• DIRECTIONS: Once the data has been read, restate all of it exactly.

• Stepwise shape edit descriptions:
=======
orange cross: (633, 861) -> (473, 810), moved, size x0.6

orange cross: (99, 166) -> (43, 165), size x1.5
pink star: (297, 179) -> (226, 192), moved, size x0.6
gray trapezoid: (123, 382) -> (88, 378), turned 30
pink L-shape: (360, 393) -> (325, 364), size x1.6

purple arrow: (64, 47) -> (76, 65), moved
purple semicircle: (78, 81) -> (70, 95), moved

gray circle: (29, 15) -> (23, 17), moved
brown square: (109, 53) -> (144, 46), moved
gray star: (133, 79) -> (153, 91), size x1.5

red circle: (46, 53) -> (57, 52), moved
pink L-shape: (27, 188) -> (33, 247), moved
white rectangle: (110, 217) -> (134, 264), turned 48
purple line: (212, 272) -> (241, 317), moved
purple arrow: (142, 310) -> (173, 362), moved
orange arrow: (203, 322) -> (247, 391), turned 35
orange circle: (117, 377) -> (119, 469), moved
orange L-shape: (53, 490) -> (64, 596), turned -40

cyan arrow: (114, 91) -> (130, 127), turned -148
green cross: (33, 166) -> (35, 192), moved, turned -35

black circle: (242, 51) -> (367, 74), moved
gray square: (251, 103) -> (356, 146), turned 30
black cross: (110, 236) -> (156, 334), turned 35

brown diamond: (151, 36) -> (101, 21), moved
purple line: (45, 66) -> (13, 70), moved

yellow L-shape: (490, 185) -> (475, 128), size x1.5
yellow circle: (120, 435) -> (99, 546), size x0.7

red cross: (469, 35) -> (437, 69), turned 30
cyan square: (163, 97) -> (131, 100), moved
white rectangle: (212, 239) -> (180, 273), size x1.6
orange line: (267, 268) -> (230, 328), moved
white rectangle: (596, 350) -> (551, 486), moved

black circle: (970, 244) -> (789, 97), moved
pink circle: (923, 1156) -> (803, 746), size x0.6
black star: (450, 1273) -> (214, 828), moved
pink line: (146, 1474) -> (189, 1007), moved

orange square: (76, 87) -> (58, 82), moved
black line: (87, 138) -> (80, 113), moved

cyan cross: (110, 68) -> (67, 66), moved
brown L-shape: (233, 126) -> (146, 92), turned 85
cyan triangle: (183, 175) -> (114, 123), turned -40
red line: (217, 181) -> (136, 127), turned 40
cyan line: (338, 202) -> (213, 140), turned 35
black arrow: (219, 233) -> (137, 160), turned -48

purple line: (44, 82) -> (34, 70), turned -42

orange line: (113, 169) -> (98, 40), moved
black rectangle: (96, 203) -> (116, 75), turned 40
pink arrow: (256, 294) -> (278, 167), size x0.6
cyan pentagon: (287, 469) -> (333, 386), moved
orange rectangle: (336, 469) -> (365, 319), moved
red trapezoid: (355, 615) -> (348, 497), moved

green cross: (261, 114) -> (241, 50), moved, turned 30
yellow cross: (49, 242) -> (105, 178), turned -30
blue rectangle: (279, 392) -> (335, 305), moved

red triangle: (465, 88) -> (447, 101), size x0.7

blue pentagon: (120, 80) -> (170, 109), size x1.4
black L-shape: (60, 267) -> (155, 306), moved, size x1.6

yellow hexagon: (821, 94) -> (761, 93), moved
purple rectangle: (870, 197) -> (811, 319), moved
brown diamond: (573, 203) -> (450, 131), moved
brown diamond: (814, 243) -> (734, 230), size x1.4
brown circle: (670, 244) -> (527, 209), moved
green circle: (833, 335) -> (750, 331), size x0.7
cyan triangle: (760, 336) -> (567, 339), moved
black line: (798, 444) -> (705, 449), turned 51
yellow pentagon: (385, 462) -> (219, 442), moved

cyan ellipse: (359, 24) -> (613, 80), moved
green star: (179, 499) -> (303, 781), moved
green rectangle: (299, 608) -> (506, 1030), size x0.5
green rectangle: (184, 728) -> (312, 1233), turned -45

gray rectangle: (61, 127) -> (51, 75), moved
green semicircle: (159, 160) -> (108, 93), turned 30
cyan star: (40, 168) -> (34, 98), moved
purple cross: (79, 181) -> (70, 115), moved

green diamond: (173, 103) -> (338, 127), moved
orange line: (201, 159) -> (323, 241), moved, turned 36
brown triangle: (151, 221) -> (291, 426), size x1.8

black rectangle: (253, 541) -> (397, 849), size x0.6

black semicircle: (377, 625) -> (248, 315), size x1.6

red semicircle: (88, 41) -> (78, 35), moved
=======
• EXERCISE SOLUTION:
orange cross: (633, 861) -> (473, 810), moved, size x0.6

orange cross: (99, 166) -> (43, 165), size x1.5
pink star: (297, 179) -> (226, 192), moved, size x0.6
gray trapezoid: (123, 382) -> (88, 378), turned 30
pink L-shape: (360, 393) -> (325, 364), size x1.6

purple arrow: (64, 47) -> (76, 65), moved
purple semicircle: (78, 81) -> (70, 95), moved

gray circle: (29, 15) -> (23, 17), moved
brown square: (109, 53) -> (144, 46), moved
gray star: (133, 79) -> (153, 91), size x1.5

red circle: (46, 53) -> (57, 52), moved
pink L-shape: (27, 188) -> (33, 247), moved
white rectangle: (110, 217) -> (134, 264), turned 48
purple line: (212, 272) -> (241, 317), moved
purple arrow: (142, 310) -> (173, 362), moved
orange arrow: (203, 322) -> (247, 391), turned 35
orange circle: (117, 377) -> (119, 469), moved
orange L-shape: (53, 490) -> (64, 596), turned -40

cyan arrow: (114, 91) -> (130, 127), turned -148
green cross: (33, 166) -> (35, 192), moved, turned -35

black circle: (242, 51) -> (367, 74), moved
gray square: (251, 103) -> (356, 146), turned 30
black cross: (110, 236) -> (156, 334), turned 35

brown diamond: (151, 36) -> (101, 21), moved
purple line: (45, 66) -> (13, 70), moved

yellow L-shape: (490, 185) -> (475, 128), size x1.5
yellow circle: (120, 435) -> (99, 546), size x0.7

red cross: (469, 35) -> (437, 69), turned 30
cyan square: (163, 97) -> (131, 100), moved
white rectangle: (212, 239) -> (180, 273), size x1.6
orange line: (267, 268) -> (230, 328), moved
white rectangle: (596, 350) -> (551, 486), moved

black circle: (970, 244) -> (789, 97), moved
pink circle: (923, 1156) -> (803, 746), size x0.6
black star: (450, 1273) -> (214, 828), moved
pink line: (146, 1474) -> (189, 1007), moved

orange square: (76, 87) -> (58, 82), moved
black line: (87, 138) -> (80, 113), moved

cyan cross: (110, 68) -> (67, 66), moved
brown L-shape: (233, 126) -> (146, 92), turned 85
cyan triangle: (183, 175) -> (114, 123), turned -40
red line: (217, 181) -> (136, 127), turned 40
cyan line: (338, 202) -> (213, 140), turned 35
black arrow: (219, 233) -> (137, 160), turned -48

purple line: (44, 82) -> (34, 70), turned -42

orange line: (113, 169) -> (98, 40), moved
black rectangle: (96, 203) -> (116, 75), turned 40
pink arrow: (256, 294) -> (278, 167), size x0.6
cyan pentagon: (287, 469) -> (333, 386), moved
orange rectangle: (336, 469) -> (365, 319), moved
red trapezoid: (355, 615) -> (348, 497), moved

green cross: (261, 114) -> (241, 50), moved, turned 30
yellow cross: (49, 242) -> (105, 178), turned -30
blue rectangle: (279, 392) -> (335, 305), moved

red triangle: (465, 88) -> (447, 101), size x0.7

blue pentagon: (120, 80) -> (170, 109), size x1.4
black L-shape: (60, 267) -> (155, 306), moved, size x1.6

yellow hexagon: (821, 94) -> (761, 93), moved
purple rectangle: (870, 197) -> (811, 319), moved
brown diamond: (573, 203) -> (450, 131), moved
brown diamond: (814, 243) -> (734, 230), size x1.4
brown circle: (670, 244) -> (527, 209), moved
green circle: (833, 335) -> (750, 331), size x0.7
cyan triangle: (760, 336) -> (567, 339), moved
black line: (798, 444) -> (705, 449), turned 51
yellow pentagon: (385, 462) -> (219, 442), moved

cyan ellipse: (359, 24) -> (613, 80), moved
green star: (179, 499) -> (303, 781), moved
green rectangle: (299, 608) -> (506, 1030), size x0.5
green rectangle: (184, 728) -> (312, 1233), turned -45

gray rectangle: (61, 127) -> (51, 75), moved
green semicircle: (159, 160) -> (108, 93), turned 30
cyan star: (40, 168) -> (34, 98), moved
purple cross: (79, 181) -> (70, 115), moved

green diamond: (173, 103) -> (338, 127), moved
orange line: (201, 159) -> (323, 241), moved, turned 36
brown triangle: (151, 221) -> (291, 426), size x1.8

black rectangle: (253, 541) -> (397, 849), size x0.6

black semicircle: (377, 625) -> (248, 315), size x1.6

red semicircle: (88, 41) -> (78, 35), moved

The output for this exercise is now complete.